AIM OF THE TASK –
Starting with the line that contains "C3: 3.3uF (plus", copy every line through the end of the data below, exactly and with nothing added.

Extracted data entries –
#####
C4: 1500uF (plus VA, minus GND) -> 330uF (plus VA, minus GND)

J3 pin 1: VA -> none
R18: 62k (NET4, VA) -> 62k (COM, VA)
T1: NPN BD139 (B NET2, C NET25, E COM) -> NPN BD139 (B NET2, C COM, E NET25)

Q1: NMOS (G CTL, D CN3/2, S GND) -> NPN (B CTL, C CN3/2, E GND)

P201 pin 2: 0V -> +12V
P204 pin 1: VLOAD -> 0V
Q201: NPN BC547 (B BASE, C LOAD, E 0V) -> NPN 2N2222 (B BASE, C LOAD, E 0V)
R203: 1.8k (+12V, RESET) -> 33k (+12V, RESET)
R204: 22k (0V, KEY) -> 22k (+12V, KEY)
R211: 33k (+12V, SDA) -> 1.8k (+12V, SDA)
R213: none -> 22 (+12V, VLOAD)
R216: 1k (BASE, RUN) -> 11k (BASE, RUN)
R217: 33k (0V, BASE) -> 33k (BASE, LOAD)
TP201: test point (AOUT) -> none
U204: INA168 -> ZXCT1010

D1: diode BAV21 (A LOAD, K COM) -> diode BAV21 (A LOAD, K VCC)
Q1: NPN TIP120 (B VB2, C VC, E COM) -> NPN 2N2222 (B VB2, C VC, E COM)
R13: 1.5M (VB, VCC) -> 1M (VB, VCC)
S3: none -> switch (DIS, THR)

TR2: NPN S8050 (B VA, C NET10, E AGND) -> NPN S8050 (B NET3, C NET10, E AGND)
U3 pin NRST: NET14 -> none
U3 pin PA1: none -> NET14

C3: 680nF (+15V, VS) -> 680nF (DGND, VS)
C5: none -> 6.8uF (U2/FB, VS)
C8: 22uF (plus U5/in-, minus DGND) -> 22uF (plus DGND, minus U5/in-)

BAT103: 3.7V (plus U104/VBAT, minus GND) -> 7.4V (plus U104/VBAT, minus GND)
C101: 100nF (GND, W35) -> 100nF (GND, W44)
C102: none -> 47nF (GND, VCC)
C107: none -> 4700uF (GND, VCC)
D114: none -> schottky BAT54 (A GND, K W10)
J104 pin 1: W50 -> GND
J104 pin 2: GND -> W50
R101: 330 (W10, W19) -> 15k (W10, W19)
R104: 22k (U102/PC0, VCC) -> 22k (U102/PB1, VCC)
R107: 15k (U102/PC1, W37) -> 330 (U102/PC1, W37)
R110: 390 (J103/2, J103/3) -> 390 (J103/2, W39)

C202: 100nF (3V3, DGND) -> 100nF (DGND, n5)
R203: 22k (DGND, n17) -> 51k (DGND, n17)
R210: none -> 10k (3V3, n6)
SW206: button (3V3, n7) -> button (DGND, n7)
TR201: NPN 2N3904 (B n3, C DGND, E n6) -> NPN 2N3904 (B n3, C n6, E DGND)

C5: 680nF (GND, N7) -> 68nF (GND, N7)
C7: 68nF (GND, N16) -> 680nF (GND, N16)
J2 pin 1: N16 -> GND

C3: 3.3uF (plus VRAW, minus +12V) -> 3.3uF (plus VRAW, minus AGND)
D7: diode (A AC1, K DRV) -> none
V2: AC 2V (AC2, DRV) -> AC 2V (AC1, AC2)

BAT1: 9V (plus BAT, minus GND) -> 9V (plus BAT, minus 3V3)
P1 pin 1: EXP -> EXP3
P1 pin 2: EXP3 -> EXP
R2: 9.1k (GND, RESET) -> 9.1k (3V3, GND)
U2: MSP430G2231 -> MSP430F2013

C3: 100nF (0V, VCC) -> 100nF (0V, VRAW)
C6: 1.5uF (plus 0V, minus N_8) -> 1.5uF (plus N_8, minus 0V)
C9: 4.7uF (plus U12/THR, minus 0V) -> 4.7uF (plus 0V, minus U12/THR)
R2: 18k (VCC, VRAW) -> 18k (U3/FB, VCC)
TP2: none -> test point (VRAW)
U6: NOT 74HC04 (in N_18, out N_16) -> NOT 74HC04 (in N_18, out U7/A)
#####
RESPONSE TO THIS EXERCISE –
C3: 3.3uF (plus VRAW, minus +12V) -> 3.3uF (plus VRAW, minus AGND)
D7: diode (A AC1, K DRV) -> none
V2: AC 2V (AC2, DRV) -> AC 2V (AC1, AC2)

BAT1: 9V (plus BAT, minus GND) -> 9V (plus BAT, minus 3V3)
P1 pin 1: EXP -> EXP3
P1 pin 2: EXP3 -> EXP
R2: 9.1k (GND, RESET) -> 9.1k (3V3, GND)
U2: MSP430G2231 -> MSP430F2013

C3: 100nF (0V, VCC) -> 100nF (0V, VRAW)
C6: 1.5uF (plus 0V, minus N_8) -> 1.5uF (plus N_8, minus 0V)
C9: 4.7uF (plus U12/THR, minus 0V) -> 4.7uF (plus 0V, minus U12/THR)
R2: 18k (VCC, VRAW) -> 18k (U3/FB, VCC)
TP2: none -> test point (VRAW)
U6: NOT 74HC04 (in N_18, out N_16) -> NOT 74HC04 (in N_18, out U7/A)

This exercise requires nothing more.